◆ **Requirement**:
Give the number of lines in the data that contain the word "Flasche"; no other text is needed.
──────────
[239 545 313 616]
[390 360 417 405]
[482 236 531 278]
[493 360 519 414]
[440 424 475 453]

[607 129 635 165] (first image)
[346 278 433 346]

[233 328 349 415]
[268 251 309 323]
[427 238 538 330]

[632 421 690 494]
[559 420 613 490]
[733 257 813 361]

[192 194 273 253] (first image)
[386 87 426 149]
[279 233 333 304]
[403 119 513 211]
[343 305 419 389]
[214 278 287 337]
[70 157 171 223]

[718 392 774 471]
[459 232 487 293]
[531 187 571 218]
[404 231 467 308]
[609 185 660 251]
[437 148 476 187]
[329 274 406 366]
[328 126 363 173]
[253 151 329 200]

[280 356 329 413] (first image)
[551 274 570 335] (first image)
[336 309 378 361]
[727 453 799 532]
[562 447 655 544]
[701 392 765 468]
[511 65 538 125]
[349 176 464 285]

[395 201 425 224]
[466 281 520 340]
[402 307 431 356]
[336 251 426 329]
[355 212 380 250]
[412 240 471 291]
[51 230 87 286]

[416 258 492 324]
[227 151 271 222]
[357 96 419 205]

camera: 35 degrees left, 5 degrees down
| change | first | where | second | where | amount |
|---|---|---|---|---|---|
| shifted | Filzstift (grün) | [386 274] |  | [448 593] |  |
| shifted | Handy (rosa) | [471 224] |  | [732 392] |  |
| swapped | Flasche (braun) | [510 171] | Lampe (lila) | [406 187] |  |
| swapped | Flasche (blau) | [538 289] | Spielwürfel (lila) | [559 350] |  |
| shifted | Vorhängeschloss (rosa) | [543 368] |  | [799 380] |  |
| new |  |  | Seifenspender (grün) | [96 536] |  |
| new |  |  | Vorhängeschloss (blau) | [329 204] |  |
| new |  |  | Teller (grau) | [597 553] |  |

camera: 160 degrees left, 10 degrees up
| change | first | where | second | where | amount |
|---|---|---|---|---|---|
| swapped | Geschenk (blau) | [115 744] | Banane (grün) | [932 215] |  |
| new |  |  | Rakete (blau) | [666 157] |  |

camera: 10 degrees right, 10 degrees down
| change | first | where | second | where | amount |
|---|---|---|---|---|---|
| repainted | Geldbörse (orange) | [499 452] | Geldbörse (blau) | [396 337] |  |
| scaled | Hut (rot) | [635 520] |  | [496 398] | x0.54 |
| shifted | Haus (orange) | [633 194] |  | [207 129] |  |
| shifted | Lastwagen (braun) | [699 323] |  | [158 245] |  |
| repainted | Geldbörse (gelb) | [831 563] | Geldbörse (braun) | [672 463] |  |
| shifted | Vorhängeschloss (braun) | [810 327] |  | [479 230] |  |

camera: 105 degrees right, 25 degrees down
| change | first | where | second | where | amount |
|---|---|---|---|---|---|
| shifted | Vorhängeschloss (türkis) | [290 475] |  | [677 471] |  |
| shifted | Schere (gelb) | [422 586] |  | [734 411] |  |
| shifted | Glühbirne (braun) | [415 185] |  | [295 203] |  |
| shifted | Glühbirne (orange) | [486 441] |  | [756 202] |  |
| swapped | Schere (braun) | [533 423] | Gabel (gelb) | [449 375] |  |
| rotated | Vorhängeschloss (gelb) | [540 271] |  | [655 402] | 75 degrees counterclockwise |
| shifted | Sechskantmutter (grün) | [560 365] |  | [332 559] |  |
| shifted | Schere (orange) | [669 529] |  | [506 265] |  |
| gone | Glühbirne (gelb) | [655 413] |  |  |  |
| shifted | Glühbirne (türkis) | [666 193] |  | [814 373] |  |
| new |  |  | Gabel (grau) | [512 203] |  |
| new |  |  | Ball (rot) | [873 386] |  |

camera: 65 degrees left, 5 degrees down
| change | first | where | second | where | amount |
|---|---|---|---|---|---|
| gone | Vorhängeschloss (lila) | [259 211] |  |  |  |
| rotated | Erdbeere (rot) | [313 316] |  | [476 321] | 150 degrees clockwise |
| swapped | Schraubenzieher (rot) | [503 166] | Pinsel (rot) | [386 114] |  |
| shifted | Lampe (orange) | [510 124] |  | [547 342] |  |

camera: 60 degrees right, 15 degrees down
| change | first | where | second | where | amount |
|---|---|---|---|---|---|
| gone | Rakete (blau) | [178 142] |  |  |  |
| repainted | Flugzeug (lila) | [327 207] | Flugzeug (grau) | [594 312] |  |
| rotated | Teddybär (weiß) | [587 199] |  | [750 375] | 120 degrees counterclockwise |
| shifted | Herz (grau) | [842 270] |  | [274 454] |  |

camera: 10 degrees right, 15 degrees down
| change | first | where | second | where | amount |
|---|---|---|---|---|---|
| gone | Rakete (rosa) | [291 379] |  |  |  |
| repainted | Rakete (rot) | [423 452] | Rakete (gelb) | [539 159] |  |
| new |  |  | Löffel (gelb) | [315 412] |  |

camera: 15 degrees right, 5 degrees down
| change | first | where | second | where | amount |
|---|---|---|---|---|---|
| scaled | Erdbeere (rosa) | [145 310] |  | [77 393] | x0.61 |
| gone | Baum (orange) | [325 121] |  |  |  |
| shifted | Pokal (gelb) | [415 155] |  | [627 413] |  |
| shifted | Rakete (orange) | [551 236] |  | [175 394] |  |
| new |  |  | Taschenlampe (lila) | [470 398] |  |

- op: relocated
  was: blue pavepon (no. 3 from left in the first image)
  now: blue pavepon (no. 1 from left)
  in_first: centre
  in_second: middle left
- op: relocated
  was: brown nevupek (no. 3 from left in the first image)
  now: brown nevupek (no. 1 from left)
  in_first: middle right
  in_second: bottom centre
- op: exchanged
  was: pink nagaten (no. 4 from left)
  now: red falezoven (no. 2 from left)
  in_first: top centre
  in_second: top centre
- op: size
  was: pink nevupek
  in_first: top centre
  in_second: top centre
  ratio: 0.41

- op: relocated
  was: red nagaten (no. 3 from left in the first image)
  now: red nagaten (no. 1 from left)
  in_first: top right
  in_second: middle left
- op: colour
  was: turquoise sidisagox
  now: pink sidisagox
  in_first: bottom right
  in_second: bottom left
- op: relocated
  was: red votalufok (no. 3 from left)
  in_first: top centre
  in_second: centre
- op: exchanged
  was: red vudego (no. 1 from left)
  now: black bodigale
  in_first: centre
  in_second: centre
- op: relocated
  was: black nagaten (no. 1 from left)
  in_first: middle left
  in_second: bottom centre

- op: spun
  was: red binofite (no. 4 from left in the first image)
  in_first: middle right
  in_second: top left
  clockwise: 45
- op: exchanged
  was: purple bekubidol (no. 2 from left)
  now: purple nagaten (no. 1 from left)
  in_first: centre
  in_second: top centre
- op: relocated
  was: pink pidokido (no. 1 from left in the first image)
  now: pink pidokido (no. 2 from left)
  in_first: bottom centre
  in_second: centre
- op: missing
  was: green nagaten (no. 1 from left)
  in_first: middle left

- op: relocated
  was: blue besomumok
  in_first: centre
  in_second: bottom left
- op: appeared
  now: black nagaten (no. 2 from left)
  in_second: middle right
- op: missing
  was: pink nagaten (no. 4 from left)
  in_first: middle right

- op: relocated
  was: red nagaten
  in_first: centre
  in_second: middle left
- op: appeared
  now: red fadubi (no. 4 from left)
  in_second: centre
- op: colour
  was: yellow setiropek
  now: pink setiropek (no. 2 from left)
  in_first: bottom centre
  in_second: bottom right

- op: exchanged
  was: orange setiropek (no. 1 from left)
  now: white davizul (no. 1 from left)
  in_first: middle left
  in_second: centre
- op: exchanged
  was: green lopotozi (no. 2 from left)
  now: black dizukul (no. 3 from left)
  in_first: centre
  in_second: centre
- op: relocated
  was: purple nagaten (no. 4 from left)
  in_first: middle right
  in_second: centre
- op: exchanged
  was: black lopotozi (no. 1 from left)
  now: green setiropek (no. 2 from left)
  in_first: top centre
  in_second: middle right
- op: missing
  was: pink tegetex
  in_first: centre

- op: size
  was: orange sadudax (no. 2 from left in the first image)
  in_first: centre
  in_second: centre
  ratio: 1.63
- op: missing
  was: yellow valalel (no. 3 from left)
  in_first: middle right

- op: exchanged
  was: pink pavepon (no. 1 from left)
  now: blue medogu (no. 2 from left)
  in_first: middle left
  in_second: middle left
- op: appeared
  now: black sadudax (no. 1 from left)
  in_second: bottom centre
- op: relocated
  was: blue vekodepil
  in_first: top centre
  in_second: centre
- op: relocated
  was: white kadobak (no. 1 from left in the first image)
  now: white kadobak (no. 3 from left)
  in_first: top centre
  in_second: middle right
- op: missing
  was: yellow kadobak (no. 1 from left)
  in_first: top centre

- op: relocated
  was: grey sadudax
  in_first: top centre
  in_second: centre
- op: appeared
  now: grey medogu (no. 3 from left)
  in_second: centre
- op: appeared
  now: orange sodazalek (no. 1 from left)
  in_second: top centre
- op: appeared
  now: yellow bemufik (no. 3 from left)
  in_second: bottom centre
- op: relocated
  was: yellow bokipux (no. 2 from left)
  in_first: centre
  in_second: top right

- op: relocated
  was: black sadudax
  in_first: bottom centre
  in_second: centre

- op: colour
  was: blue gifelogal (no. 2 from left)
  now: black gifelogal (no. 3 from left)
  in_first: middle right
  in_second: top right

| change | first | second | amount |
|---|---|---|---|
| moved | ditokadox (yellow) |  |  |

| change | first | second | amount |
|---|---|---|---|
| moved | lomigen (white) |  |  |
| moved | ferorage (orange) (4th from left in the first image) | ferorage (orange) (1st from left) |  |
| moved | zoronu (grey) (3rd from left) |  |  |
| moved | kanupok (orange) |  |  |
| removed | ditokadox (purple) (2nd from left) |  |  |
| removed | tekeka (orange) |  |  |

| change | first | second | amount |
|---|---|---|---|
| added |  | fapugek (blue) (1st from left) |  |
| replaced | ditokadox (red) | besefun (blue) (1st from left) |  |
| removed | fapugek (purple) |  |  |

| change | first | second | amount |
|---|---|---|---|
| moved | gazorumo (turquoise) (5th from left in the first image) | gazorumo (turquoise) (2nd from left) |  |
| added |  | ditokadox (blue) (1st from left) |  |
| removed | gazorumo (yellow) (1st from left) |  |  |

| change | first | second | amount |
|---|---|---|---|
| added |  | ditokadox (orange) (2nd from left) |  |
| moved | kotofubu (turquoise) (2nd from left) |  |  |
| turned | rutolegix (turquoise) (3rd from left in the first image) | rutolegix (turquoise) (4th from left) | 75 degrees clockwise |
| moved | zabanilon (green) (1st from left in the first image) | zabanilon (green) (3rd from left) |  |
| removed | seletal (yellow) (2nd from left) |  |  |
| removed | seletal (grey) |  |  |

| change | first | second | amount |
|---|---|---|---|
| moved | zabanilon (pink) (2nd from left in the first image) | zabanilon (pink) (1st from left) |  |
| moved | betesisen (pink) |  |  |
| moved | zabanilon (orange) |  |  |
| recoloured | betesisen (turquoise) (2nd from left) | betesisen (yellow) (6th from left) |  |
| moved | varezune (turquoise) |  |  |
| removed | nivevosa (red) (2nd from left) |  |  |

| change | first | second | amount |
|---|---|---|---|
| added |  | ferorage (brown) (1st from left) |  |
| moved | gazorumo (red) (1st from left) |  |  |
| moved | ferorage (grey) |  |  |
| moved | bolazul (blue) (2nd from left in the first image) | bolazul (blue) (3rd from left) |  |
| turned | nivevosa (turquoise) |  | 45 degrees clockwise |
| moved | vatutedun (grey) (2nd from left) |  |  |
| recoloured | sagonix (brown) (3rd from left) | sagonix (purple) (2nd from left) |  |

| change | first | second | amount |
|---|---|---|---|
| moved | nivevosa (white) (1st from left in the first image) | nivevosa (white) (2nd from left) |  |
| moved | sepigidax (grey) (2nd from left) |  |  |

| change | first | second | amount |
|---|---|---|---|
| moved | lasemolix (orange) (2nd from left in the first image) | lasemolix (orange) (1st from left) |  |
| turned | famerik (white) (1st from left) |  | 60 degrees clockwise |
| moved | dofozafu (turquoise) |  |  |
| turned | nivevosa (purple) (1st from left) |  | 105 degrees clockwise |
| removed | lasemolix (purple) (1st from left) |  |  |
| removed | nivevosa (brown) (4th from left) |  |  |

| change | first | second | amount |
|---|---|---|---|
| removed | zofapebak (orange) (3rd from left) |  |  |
──────────
◆ **Response for this exercise**:
2